*RECORDS:*
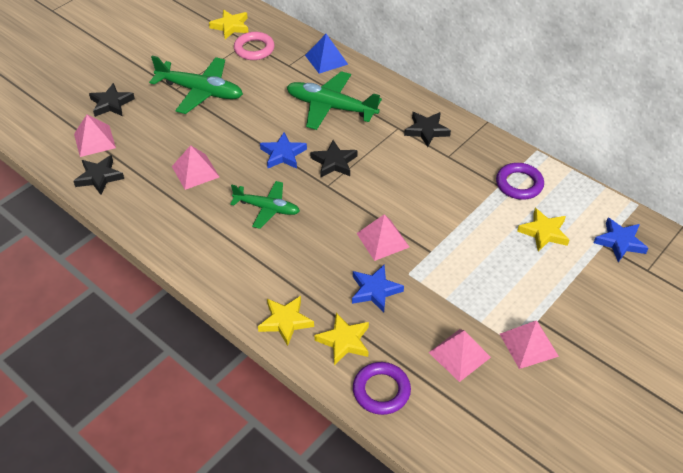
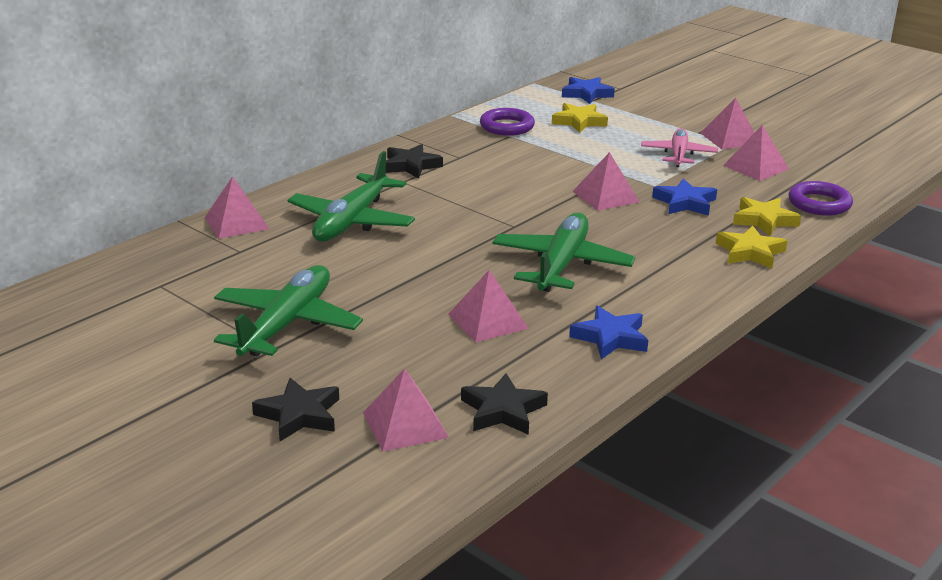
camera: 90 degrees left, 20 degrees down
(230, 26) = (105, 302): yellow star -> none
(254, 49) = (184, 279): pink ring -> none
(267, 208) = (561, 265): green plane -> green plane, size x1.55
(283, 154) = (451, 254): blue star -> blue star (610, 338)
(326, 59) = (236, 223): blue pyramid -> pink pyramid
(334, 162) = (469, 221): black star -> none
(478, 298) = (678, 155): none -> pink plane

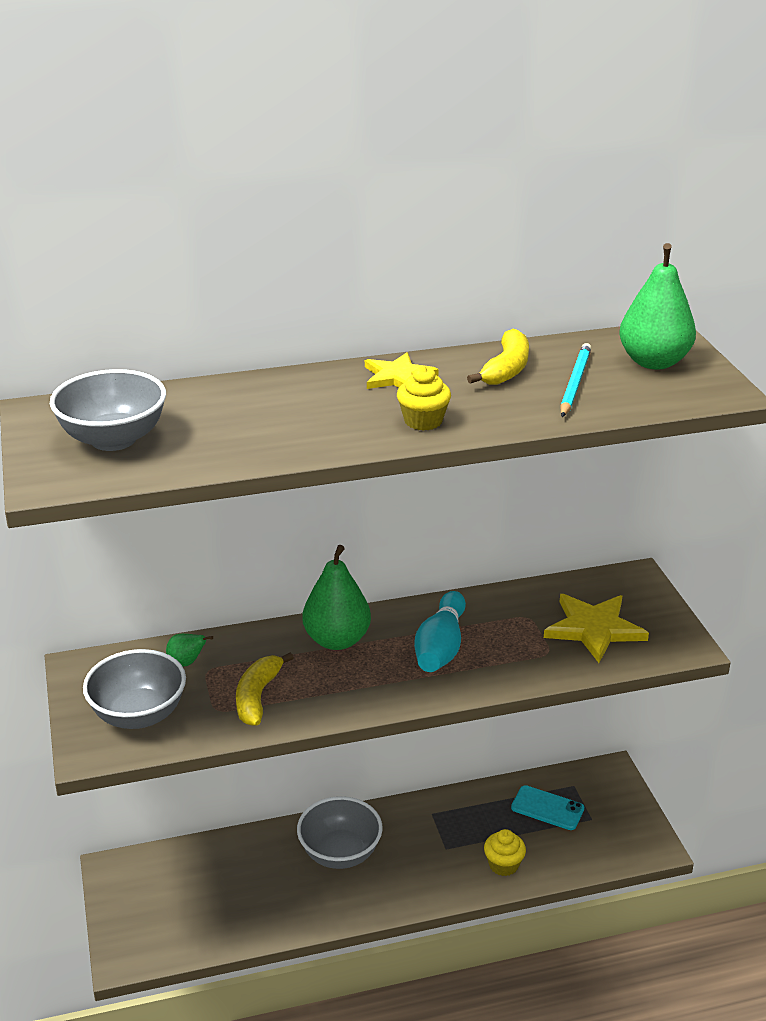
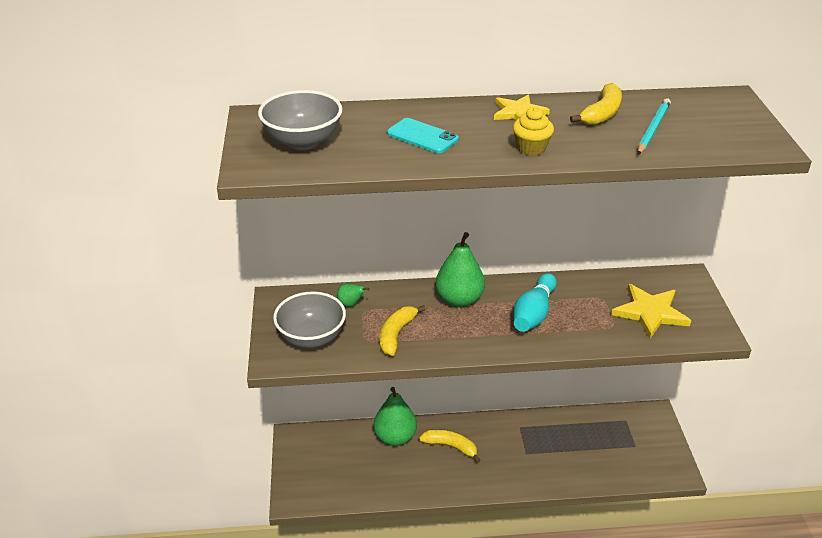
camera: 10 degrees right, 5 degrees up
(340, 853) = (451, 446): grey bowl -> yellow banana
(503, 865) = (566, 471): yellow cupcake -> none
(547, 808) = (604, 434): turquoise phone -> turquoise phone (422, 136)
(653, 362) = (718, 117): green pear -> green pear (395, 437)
* * *
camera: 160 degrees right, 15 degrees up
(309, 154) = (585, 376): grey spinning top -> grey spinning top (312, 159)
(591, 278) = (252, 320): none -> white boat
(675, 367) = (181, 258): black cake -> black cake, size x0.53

*EXERCISE DESCRIPTION:*
Some lines of the data above may hold the word "grey"; state how many do, and give only that number.

*OUTPUT BELOW:*
2